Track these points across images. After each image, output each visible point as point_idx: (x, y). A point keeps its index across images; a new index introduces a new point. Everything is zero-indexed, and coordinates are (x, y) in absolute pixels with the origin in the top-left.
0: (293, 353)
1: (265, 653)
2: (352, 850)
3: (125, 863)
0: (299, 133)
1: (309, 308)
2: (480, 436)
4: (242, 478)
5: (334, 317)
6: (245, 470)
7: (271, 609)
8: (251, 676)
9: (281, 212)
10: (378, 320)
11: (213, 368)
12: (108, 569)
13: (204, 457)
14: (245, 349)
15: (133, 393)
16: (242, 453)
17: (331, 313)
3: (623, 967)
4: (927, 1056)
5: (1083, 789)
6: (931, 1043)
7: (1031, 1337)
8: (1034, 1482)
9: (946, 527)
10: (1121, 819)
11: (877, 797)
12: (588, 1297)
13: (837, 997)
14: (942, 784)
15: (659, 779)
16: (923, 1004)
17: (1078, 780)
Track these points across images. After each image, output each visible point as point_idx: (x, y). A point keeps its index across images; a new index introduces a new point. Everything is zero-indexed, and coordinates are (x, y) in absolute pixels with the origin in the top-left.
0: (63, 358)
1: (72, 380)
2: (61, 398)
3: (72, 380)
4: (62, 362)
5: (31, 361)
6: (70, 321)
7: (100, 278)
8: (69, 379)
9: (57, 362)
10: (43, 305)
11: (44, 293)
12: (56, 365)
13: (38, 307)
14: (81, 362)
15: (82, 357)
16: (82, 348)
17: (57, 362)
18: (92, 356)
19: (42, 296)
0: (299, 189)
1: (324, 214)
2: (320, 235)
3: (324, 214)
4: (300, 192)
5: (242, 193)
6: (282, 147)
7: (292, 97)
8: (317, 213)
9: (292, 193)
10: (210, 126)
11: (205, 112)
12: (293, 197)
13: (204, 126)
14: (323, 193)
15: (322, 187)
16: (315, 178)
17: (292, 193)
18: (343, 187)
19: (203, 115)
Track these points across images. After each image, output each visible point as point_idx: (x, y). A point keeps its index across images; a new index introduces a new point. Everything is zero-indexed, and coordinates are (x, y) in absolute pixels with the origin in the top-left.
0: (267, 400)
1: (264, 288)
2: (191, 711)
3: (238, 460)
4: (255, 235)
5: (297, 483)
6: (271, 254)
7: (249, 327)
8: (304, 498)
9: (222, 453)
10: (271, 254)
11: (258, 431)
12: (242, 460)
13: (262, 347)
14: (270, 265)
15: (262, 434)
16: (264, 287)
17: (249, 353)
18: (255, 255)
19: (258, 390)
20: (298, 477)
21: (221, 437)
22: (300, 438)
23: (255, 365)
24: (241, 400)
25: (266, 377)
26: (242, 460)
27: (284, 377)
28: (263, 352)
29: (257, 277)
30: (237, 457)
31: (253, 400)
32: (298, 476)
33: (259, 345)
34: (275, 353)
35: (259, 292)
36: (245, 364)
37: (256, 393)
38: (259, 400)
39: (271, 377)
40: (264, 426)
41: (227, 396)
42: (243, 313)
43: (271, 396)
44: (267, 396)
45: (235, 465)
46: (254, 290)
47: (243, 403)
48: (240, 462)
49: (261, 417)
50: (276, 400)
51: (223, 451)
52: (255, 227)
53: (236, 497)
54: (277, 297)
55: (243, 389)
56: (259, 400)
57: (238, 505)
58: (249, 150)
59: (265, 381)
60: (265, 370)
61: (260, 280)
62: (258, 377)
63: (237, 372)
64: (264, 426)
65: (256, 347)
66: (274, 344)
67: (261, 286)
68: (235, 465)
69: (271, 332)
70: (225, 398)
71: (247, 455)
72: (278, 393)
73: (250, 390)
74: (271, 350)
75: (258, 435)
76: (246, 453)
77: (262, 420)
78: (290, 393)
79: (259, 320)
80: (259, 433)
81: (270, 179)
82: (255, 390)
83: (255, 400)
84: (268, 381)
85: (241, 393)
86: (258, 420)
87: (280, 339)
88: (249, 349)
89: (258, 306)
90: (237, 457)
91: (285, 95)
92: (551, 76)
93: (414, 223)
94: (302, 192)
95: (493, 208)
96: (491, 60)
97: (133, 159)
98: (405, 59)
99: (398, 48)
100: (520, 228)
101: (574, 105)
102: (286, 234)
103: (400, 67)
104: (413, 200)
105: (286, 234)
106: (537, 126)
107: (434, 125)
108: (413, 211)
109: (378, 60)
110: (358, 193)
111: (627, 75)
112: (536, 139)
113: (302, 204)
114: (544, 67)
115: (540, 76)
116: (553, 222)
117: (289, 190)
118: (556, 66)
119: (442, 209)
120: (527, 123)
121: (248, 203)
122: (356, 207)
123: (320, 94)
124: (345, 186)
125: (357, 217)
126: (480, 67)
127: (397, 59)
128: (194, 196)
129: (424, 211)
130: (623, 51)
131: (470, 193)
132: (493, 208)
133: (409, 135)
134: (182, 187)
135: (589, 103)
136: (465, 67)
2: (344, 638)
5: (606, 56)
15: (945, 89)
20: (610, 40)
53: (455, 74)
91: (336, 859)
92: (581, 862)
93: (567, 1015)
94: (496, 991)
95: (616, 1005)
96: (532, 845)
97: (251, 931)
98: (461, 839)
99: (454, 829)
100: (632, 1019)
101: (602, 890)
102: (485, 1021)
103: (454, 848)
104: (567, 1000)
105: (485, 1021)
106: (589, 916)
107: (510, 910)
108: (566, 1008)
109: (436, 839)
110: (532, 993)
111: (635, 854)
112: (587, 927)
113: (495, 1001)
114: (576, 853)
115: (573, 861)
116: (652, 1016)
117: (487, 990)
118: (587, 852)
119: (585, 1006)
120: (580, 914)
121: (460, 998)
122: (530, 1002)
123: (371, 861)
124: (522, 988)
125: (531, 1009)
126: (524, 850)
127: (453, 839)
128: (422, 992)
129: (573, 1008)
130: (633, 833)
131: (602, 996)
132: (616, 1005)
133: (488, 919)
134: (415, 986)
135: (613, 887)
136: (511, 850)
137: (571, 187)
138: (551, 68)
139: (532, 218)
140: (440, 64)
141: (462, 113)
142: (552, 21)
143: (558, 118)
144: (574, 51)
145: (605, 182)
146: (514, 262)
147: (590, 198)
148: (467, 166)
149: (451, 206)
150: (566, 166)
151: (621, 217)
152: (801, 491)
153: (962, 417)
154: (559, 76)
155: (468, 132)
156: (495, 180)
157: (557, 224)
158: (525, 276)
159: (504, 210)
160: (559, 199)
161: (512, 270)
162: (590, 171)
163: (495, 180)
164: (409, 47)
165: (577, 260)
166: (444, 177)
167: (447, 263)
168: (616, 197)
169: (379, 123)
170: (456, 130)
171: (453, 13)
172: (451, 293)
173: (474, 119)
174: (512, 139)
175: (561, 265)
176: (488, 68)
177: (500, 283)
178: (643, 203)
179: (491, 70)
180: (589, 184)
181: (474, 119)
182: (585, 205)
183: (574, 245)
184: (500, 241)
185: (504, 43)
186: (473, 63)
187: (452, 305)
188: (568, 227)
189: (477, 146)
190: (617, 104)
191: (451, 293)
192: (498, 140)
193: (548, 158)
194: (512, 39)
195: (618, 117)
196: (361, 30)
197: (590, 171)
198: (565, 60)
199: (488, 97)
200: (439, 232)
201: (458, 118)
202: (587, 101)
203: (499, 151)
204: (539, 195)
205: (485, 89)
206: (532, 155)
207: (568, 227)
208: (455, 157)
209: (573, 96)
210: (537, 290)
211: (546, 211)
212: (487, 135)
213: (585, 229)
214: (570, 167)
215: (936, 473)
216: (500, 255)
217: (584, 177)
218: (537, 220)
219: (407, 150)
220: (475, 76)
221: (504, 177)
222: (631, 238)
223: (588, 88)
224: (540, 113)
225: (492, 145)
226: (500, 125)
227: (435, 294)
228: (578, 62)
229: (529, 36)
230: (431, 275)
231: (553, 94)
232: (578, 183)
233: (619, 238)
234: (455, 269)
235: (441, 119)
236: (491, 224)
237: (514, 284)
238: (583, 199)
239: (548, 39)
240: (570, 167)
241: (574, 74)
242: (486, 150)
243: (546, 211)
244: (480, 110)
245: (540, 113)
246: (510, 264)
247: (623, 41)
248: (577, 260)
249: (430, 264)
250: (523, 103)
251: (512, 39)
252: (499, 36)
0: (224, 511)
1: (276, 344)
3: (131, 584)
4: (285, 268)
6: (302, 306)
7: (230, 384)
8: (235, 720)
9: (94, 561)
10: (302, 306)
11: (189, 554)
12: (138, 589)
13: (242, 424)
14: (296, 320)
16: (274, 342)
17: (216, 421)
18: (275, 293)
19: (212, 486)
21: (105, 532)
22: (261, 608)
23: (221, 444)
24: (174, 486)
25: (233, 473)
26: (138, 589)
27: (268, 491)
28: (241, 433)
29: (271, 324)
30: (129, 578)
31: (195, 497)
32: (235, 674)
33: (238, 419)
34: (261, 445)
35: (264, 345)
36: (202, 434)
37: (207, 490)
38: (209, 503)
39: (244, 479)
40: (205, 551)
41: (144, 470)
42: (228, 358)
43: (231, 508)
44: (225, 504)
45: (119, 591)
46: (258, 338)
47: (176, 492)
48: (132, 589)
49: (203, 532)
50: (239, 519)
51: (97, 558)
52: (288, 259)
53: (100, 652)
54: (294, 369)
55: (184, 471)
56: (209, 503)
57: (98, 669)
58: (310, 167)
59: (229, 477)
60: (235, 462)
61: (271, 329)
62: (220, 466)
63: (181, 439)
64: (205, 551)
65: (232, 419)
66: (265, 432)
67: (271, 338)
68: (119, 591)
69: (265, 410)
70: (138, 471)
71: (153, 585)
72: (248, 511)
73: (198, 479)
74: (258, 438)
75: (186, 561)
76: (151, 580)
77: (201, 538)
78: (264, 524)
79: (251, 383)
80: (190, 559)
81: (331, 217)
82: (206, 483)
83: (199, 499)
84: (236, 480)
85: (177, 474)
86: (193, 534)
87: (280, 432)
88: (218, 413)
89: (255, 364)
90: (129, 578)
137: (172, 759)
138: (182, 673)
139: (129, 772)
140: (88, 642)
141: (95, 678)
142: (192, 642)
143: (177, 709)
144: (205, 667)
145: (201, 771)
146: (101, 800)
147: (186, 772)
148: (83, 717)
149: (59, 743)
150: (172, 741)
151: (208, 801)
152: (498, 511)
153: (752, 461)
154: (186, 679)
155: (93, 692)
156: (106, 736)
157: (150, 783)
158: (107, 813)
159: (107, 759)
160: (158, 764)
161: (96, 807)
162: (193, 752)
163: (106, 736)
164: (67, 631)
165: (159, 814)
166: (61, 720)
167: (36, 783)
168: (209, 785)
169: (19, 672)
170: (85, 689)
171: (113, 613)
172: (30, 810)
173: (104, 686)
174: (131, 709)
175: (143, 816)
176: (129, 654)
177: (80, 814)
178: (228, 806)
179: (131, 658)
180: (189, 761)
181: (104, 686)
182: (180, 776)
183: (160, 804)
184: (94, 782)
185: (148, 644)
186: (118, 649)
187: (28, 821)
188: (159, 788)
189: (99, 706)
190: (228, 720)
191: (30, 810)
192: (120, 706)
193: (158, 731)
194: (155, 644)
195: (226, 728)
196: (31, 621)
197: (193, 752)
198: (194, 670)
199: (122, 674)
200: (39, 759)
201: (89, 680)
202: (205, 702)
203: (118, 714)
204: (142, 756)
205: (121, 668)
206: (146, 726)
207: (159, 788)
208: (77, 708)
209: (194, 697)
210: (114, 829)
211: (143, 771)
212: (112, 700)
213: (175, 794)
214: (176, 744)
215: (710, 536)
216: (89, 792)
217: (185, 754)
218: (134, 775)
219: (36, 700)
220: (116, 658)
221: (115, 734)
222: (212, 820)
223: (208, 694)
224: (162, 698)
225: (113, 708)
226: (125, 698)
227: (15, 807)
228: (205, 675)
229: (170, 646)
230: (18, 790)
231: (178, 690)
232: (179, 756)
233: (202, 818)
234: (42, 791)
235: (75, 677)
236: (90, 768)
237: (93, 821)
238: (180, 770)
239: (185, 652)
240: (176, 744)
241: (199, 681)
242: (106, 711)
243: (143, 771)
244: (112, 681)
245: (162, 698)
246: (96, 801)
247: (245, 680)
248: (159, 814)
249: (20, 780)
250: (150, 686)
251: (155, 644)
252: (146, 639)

### STATED EXERCISE:
Please output, as a JSON list of strings with one string per line and blank lines omitted, the lines of the records that run from the start through the line containing "2: (480, 436)".

### WORKED SOLUTION:
[
  "Track these points across images. After each image, output each visible point as point_idx: (x, y). A point keeps its index across images; a new index introduces a new point. Everything is zero-indexed, and coordinates are (x, y) in absolute pixels with the origin in the top-left.",
  "0: (293, 353)",
  "1: (265, 653)",
  "2: (352, 850)",
  "3: (125, 863)",
  "0: (299, 133)",
  "1: (309, 308)",
  "2: (480, 436)"
]